| Stored data entries |
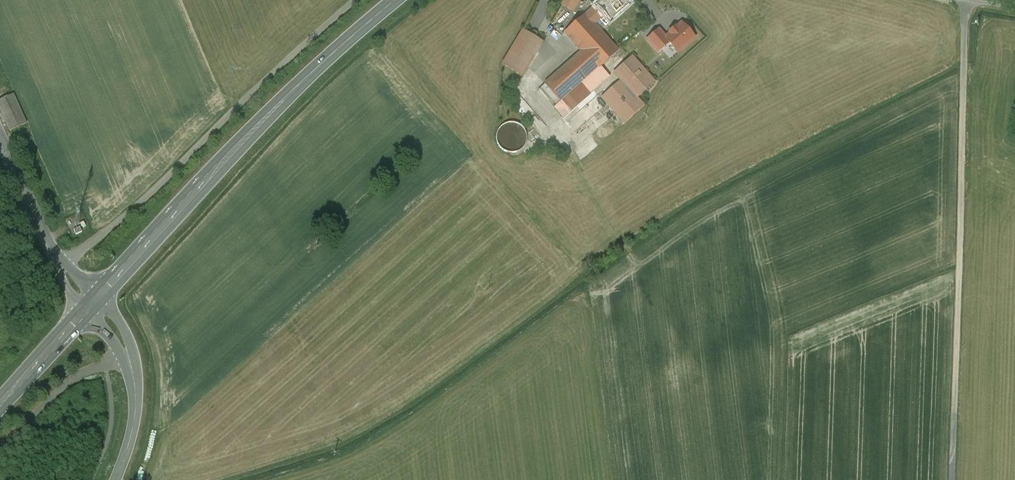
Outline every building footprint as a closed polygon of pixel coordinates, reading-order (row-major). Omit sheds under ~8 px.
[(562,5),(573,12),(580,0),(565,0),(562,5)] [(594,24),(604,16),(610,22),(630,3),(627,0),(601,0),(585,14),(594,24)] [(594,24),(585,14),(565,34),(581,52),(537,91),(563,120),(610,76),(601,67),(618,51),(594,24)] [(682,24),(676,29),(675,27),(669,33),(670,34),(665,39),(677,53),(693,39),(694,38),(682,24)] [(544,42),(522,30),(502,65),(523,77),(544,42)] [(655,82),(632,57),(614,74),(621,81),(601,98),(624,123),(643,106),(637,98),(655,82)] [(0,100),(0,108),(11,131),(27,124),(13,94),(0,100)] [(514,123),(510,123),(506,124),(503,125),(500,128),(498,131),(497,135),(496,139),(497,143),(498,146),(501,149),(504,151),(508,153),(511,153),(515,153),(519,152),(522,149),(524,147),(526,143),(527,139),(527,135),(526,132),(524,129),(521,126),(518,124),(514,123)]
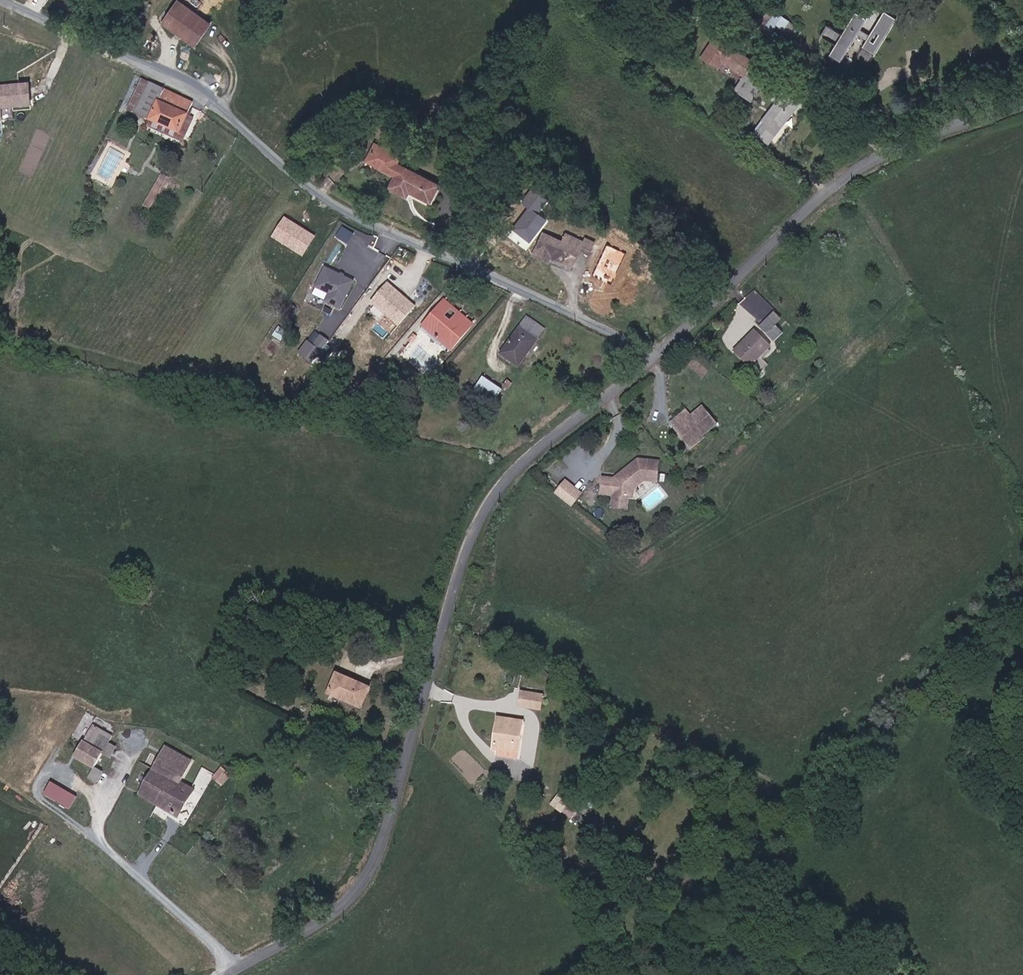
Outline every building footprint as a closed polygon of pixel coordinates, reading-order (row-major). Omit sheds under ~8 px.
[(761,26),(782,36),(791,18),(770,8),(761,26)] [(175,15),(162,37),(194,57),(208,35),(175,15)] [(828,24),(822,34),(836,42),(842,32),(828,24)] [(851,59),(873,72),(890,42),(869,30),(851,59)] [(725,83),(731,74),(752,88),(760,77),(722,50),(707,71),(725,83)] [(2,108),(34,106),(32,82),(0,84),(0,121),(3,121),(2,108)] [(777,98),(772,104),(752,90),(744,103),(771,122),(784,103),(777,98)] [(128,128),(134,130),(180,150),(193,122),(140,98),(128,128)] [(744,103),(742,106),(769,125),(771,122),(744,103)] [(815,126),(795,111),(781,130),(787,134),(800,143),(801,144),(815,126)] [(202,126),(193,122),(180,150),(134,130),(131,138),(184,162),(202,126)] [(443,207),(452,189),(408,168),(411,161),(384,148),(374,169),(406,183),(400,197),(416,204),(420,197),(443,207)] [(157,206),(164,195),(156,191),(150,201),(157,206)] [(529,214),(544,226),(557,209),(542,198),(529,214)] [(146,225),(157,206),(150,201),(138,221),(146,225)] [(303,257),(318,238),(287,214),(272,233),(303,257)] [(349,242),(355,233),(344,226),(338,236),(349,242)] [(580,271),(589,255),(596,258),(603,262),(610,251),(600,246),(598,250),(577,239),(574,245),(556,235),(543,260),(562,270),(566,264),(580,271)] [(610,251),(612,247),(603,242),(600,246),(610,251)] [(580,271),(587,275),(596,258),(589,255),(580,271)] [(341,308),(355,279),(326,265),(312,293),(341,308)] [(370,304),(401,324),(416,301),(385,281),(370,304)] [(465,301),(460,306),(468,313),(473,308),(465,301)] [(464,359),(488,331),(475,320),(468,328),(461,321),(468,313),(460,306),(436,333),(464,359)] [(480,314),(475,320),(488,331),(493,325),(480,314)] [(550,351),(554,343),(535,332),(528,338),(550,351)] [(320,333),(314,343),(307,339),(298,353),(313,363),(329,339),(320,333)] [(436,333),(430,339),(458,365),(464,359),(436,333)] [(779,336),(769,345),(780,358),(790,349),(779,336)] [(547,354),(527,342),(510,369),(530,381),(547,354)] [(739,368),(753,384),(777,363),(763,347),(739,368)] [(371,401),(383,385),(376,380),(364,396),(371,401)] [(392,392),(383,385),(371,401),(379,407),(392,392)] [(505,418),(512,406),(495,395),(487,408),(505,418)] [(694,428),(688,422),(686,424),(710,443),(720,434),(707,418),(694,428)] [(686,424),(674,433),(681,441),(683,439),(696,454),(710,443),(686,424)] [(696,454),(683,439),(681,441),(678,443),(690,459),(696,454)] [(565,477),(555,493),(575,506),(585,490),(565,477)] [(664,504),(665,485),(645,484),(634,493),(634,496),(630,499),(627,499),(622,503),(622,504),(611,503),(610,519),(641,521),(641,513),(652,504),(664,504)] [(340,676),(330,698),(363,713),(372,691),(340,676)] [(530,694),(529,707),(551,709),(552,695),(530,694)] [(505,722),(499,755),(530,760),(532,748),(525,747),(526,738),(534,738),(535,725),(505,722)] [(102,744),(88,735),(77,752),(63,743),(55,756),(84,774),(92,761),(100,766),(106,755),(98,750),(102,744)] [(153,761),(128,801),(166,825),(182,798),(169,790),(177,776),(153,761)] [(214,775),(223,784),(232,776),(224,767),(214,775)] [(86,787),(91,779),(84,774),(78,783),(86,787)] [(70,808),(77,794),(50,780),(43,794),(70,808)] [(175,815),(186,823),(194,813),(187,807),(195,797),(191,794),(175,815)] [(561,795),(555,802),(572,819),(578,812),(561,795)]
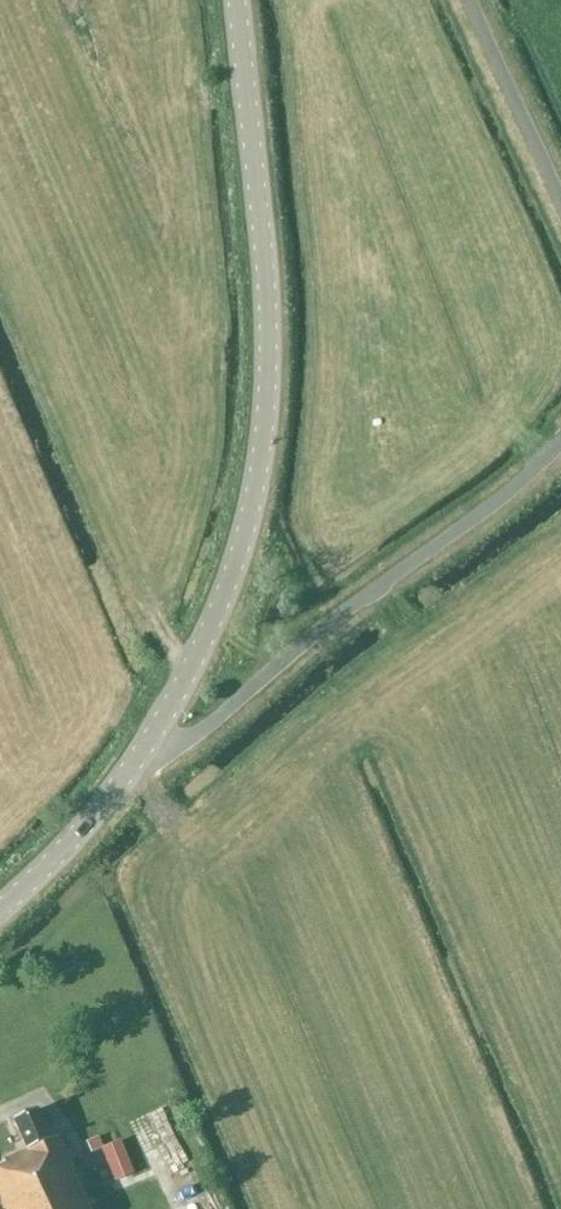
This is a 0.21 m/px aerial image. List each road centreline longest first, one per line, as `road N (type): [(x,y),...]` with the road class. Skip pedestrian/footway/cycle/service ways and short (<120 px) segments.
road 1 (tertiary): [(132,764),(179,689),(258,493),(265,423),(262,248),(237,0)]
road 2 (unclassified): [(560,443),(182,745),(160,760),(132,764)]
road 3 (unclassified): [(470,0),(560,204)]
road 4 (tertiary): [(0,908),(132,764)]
--
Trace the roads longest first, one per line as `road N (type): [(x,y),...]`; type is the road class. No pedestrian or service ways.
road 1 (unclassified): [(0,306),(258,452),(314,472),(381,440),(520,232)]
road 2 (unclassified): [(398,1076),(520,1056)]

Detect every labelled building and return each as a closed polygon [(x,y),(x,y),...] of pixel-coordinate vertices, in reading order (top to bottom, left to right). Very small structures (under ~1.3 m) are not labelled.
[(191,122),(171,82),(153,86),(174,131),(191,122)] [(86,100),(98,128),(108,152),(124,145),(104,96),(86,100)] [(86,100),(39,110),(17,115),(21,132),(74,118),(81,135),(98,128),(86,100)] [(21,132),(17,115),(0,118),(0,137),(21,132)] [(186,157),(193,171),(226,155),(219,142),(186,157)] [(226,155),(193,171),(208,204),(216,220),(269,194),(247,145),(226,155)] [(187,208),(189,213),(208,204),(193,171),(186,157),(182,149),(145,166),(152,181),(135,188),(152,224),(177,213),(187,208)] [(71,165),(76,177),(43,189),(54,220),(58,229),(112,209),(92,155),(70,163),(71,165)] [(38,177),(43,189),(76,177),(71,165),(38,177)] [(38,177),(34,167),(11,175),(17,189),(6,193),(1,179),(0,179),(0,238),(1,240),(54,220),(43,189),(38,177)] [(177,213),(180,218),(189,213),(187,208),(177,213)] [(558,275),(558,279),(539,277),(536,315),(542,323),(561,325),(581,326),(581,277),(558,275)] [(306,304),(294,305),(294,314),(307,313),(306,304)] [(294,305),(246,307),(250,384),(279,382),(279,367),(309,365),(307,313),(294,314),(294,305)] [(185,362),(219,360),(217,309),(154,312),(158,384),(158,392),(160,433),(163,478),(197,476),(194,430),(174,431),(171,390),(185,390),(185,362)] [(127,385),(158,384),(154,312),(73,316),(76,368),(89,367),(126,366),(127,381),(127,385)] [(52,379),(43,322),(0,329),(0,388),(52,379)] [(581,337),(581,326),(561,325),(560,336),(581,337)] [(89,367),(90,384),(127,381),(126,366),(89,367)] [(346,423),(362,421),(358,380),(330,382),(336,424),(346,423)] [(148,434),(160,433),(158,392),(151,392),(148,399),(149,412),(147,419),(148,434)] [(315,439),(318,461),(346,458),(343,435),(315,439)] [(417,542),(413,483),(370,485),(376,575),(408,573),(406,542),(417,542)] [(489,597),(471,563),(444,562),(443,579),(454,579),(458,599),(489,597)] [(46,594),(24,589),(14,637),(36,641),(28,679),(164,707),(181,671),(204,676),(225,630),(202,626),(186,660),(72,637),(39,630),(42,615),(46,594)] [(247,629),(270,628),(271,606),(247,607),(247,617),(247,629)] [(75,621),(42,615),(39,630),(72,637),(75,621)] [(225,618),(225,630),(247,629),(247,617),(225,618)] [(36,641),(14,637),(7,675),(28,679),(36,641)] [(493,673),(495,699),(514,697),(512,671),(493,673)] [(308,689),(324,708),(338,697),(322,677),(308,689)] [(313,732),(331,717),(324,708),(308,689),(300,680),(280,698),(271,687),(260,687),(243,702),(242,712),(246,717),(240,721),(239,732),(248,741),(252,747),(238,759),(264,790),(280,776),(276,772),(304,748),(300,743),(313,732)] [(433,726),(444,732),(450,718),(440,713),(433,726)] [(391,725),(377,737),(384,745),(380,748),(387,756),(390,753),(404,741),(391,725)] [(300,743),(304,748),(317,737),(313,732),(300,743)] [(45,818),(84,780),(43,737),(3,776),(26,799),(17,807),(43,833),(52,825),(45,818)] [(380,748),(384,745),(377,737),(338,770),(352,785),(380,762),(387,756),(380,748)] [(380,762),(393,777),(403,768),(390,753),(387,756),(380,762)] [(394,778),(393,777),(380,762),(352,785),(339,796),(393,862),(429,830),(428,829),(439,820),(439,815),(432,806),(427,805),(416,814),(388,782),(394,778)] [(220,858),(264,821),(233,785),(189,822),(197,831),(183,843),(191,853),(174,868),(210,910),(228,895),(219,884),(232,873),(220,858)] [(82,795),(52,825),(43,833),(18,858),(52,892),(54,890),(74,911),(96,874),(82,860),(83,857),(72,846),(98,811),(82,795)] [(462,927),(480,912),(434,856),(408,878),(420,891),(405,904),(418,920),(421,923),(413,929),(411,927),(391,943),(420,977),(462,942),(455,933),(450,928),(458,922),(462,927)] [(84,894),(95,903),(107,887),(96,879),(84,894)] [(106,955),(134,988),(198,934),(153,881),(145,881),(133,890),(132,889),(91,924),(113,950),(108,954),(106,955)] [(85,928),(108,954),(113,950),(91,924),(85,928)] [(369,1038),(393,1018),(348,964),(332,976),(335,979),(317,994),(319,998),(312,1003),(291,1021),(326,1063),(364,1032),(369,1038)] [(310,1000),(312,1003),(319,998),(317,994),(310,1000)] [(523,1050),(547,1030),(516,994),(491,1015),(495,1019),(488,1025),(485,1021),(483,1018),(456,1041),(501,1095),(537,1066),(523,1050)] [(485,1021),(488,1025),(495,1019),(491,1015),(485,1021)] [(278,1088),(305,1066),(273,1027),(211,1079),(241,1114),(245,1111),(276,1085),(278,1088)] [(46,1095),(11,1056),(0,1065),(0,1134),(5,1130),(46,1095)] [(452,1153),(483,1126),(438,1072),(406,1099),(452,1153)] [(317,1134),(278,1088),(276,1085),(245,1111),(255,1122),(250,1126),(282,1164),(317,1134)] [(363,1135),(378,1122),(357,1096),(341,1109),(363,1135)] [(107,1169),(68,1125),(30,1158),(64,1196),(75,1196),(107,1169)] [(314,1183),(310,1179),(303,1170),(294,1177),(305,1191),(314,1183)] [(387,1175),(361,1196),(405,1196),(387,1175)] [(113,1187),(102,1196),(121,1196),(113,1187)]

| Problem to work on |
Scan the lines above for "service", then copy every one that has it.

| Output below |
This is a 0.21 m/px aerial image. List each road centreline longest first, one per line, as `road N (type): [(x,y),...]` with the road class. Skip pedestrian/footway/cycle/service ways and short (<120 px) segments.
Trace the roads longest first, one per line as `road N (type): [(x,y),...]`; type is the road class. No pedestrian or service ways.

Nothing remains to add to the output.